Goal of the exercise –
Each line of the material that mentions the word "pink" is to be copied.

***** Material shown *****

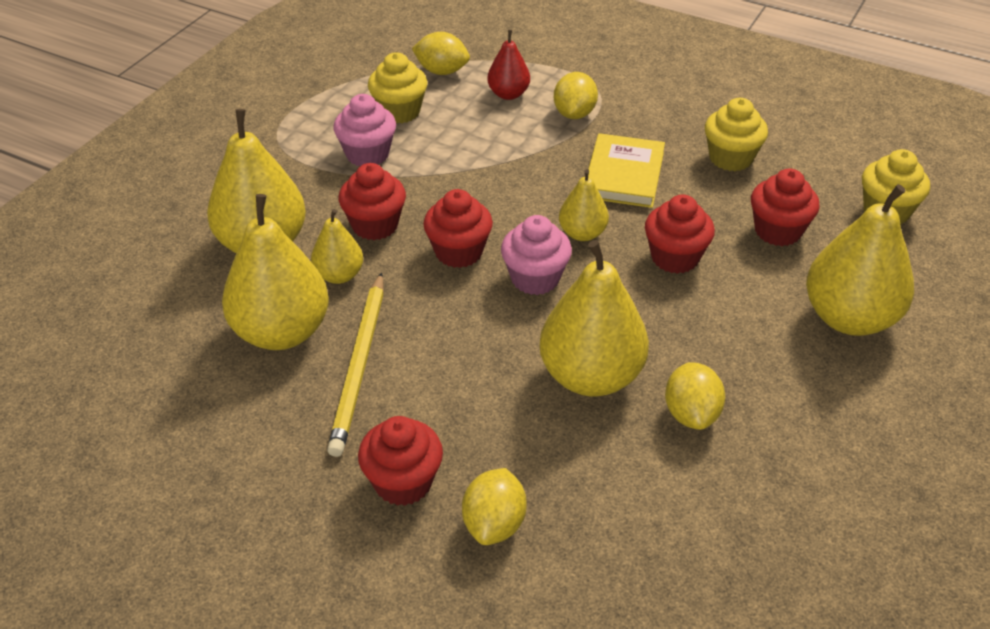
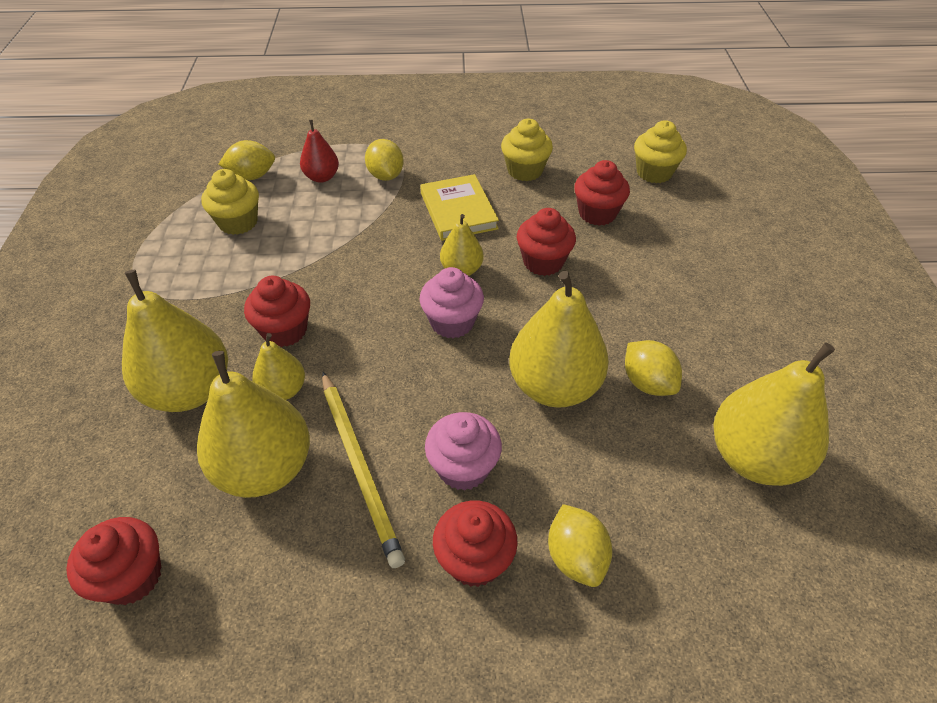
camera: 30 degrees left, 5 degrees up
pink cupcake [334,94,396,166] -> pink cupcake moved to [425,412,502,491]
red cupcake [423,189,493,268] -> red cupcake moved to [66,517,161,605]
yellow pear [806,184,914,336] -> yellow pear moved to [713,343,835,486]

*****
***** Material shown *****

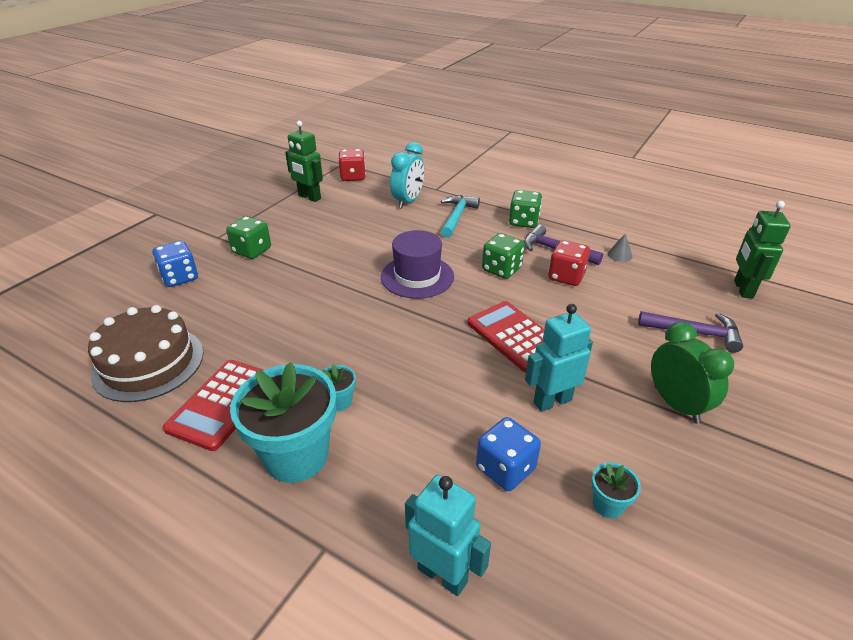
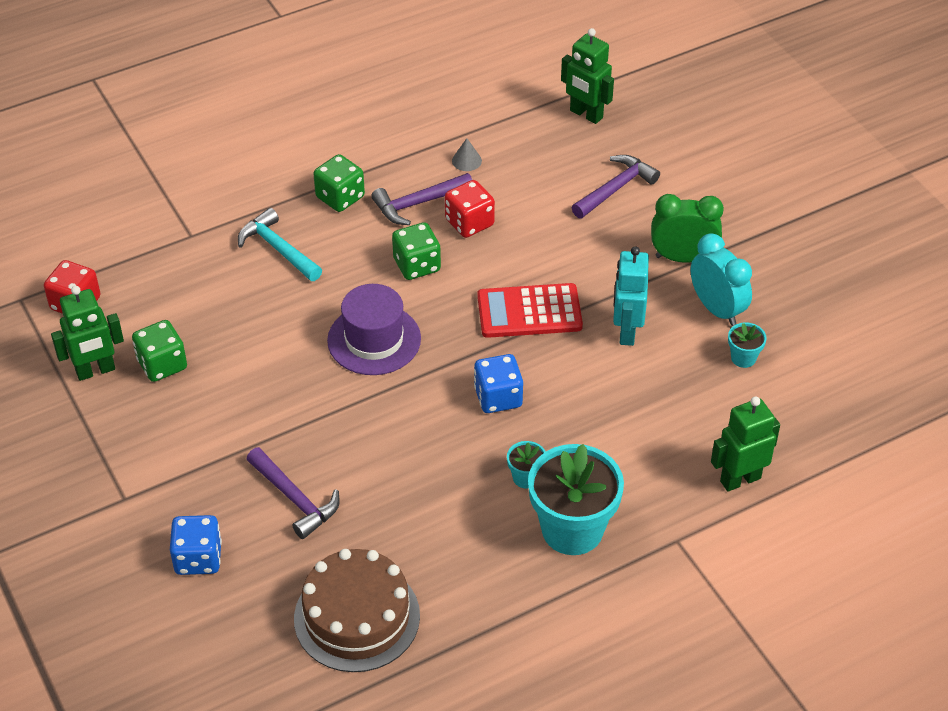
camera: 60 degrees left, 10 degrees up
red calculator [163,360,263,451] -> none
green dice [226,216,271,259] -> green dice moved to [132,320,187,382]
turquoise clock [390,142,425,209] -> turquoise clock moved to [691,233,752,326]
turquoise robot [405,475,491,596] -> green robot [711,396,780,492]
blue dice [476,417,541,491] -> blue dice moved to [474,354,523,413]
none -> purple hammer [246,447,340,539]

*****
***** Material shown *****

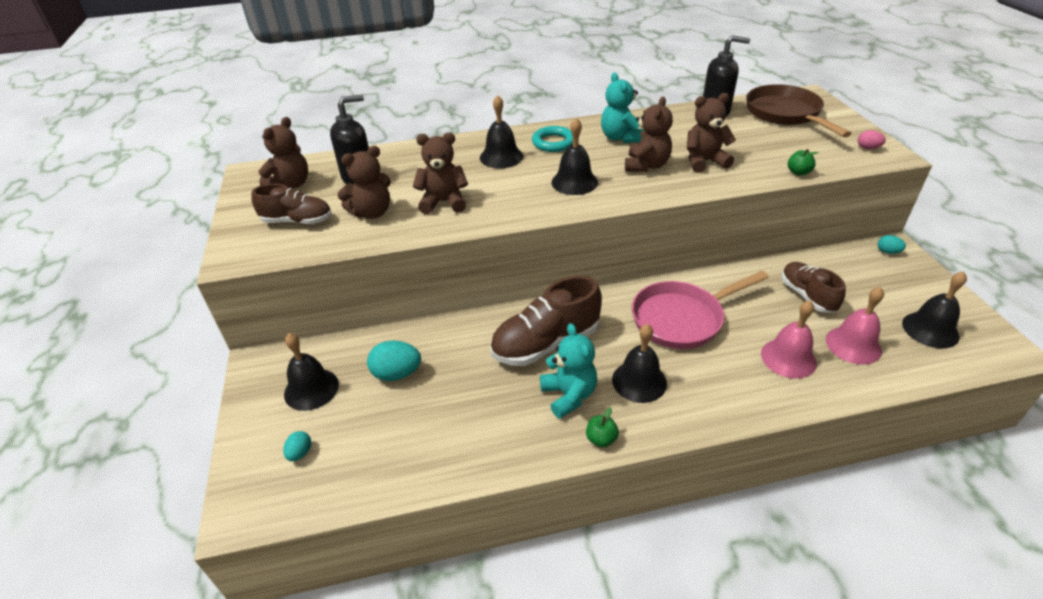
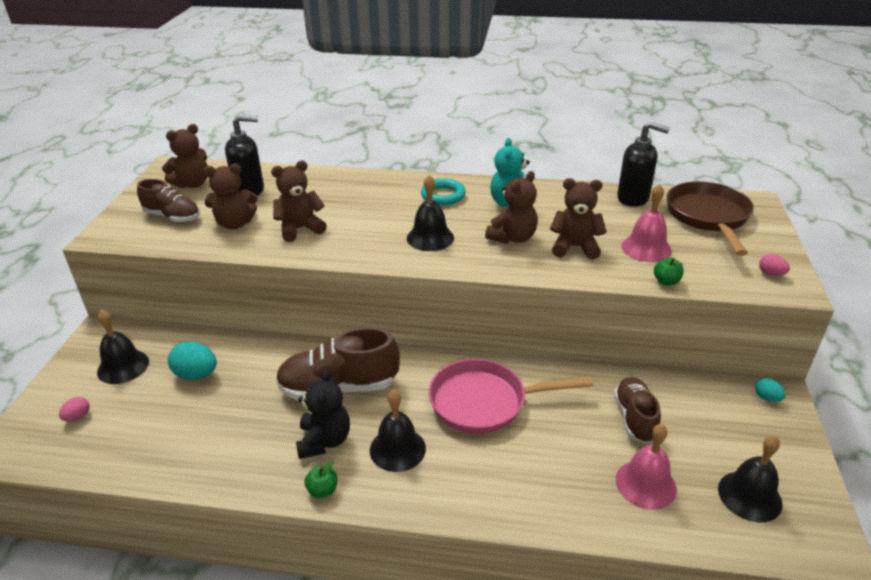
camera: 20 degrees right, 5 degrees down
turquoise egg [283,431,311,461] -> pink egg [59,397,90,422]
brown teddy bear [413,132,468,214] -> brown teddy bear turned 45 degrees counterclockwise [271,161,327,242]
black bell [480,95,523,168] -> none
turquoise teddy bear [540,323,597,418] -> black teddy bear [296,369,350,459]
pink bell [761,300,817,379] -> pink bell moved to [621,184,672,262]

*****

Response area –
pink cupcake [334,94,396,166] -> pink cupcake moved to [425,412,502,491]
turquoise egg [283,431,311,461] -> pink egg [59,397,90,422]
pink bell [761,300,817,379] -> pink bell moved to [621,184,672,262]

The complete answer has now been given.